(Multi-step shape edit data)
·····
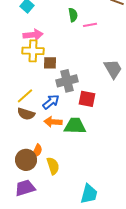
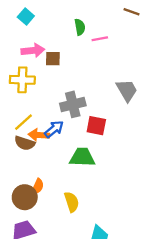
yellow cross: (33, 51) -> (22, 80), moved
brown square: (50, 63) -> (53, 59), moved
orange arrow: (53, 122) -> (39, 135), moved
yellow semicircle: (53, 166) -> (72, 202), moved

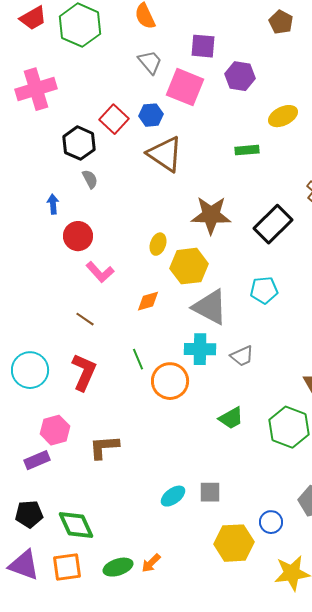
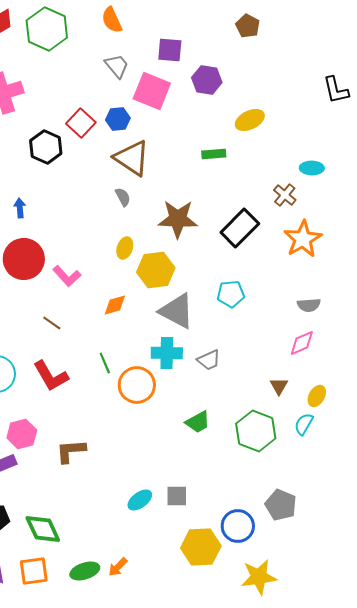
gray semicircle: (90, 179) -> (123, 197), moved
red circle: (78, 236) -> (24, 259), moved, size x1.4
red L-shape: (84, 372) -> (51, 376), turned 126
blue circle: (271, 522) -> (238, 526), size x1.4

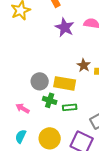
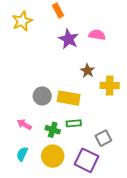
brown star: (84, 65) -> (88, 71), moved
green cross: (50, 100) -> (53, 130), moved

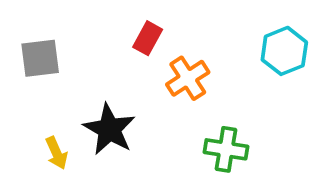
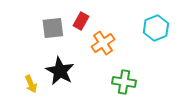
gray square: (40, 58) -> (53, 28), moved

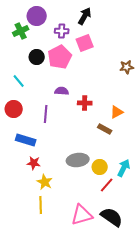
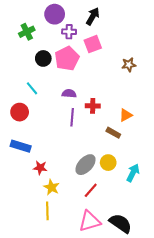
purple circle: (37, 16) -> (55, 14), moved
brown star: (127, 67) -> (129, 65), moved
cyan line: (19, 81) -> (32, 88), moved
purple line: (46, 114) -> (72, 117), moved
blue rectangle: (26, 140) -> (21, 146), moved
gray ellipse: (78, 160) -> (86, 165), turned -40
yellow circle: (100, 167) -> (108, 163), moved
red line: (107, 185) -> (91, 190), moved

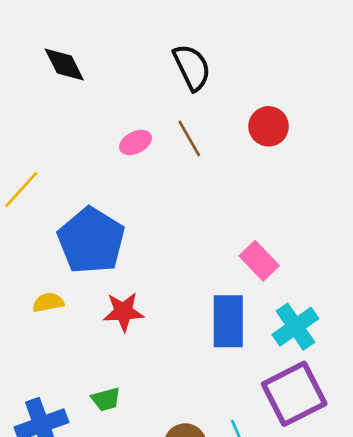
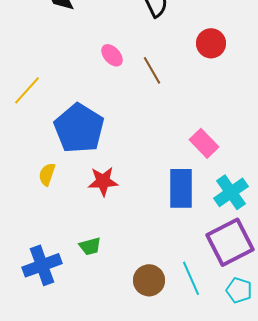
brown line: (189, 138) -> (152, 70), moved
pink ellipse: (135, 142) -> (112, 55), turned 75
yellow semicircle: (48, 302) -> (47, 174), turned -60

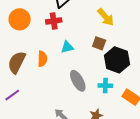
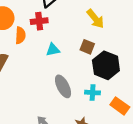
orange semicircle: (42, 59) -> (20, 35), moved

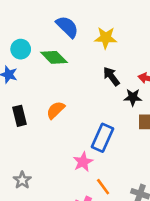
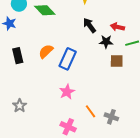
blue rectangle: (103, 138) -> (68, 59), moved
orange line: (103, 187) -> (90, 111), moved

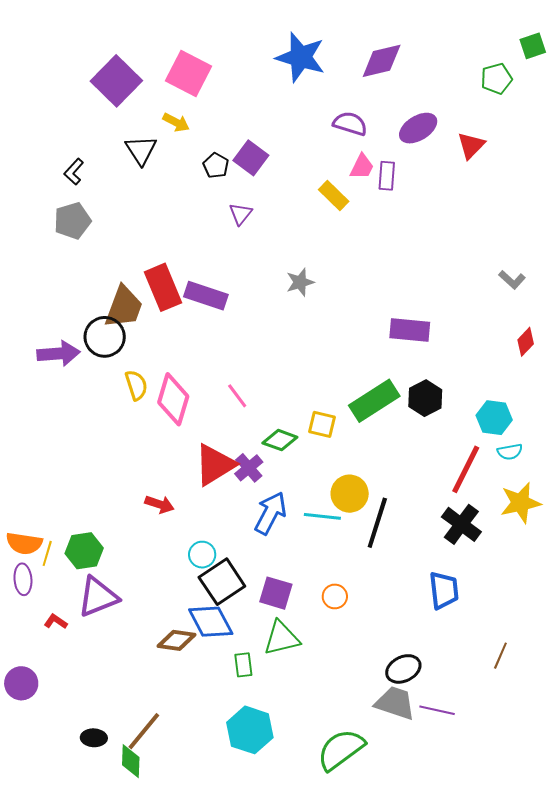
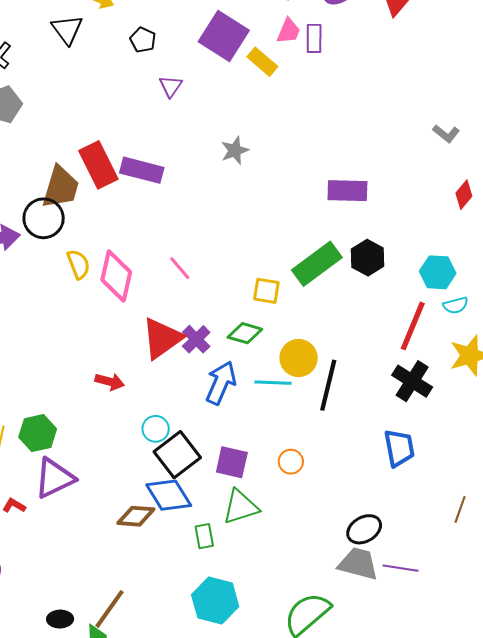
purple square: (251, 158) -> (224, 36), moved, size x1.4
green diamond: (280, 440) -> (245, 333), moved

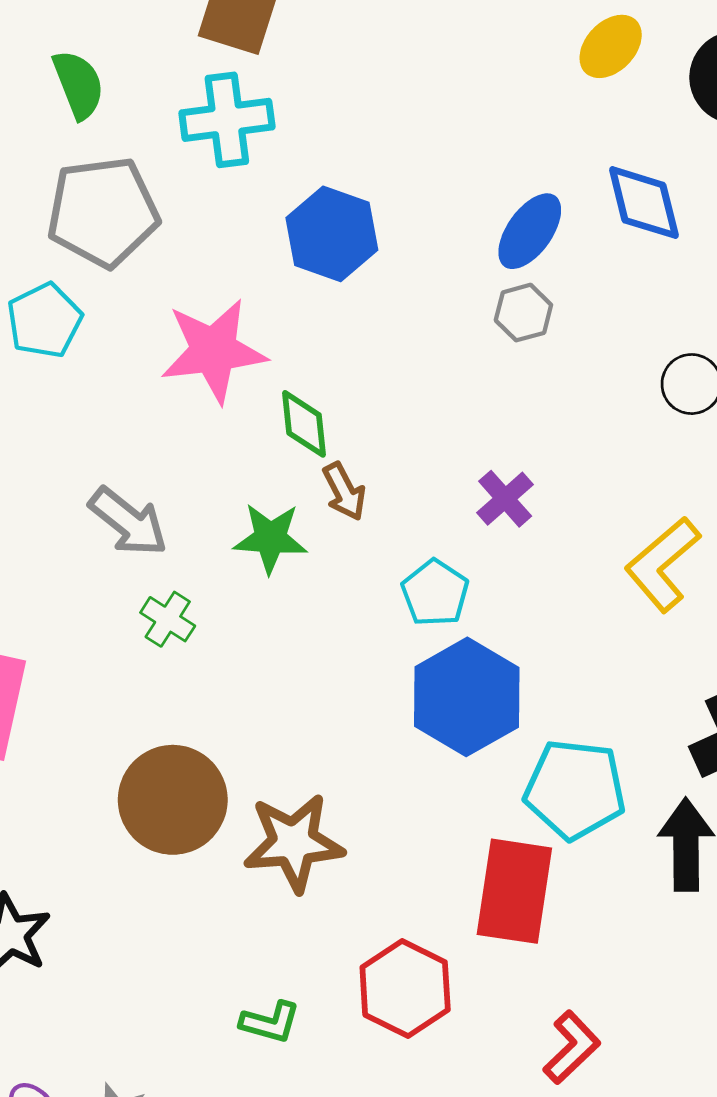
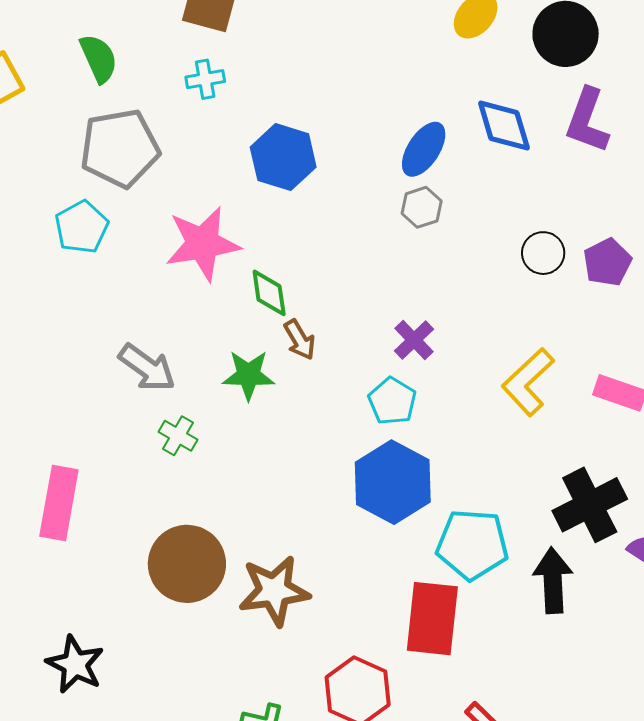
cyan cross: (227, 120) -> (205, 79), size x0.6
cyan pentagon: (435, 593) -> (392, 401), moved

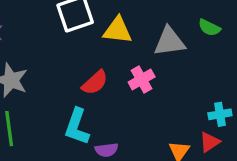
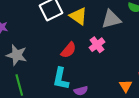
yellow triangle: (118, 30) -> (78, 16), turned 36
·····
REQUIRED WORK - For every record above, repeat the text exactly and omit any picture.

TASK RESULT -
yellow cross: (33, 51) -> (22, 80), moved
brown square: (50, 63) -> (53, 59), moved
orange arrow: (53, 122) -> (39, 135), moved
yellow semicircle: (53, 166) -> (72, 202), moved

gray semicircle: (90, 179) -> (123, 197), moved
red circle: (78, 236) -> (24, 259), moved, size x1.4
red L-shape: (84, 372) -> (51, 376), turned 126
blue circle: (271, 522) -> (238, 526), size x1.4

brown star: (84, 65) -> (88, 71), moved
green cross: (50, 100) -> (53, 130), moved

gray square: (40, 58) -> (53, 28), moved

purple circle: (37, 16) -> (55, 14), moved
brown star: (127, 67) -> (129, 65), moved
cyan line: (19, 81) -> (32, 88), moved
purple line: (46, 114) -> (72, 117), moved
blue rectangle: (26, 140) -> (21, 146), moved
gray ellipse: (78, 160) -> (86, 165), turned -40
yellow circle: (100, 167) -> (108, 163), moved
red line: (107, 185) -> (91, 190), moved

brown line: (189, 138) -> (152, 70), moved
pink ellipse: (135, 142) -> (112, 55), turned 75
yellow semicircle: (48, 302) -> (47, 174), turned -60

orange semicircle: (42, 59) -> (20, 35), moved

blue rectangle: (103, 138) -> (68, 59), moved
orange line: (103, 187) -> (90, 111), moved

purple square: (251, 158) -> (224, 36), moved, size x1.4
green diamond: (280, 440) -> (245, 333), moved

cyan cross: (227, 120) -> (205, 79), size x0.6
cyan pentagon: (435, 593) -> (392, 401), moved

yellow triangle: (118, 30) -> (78, 16), turned 36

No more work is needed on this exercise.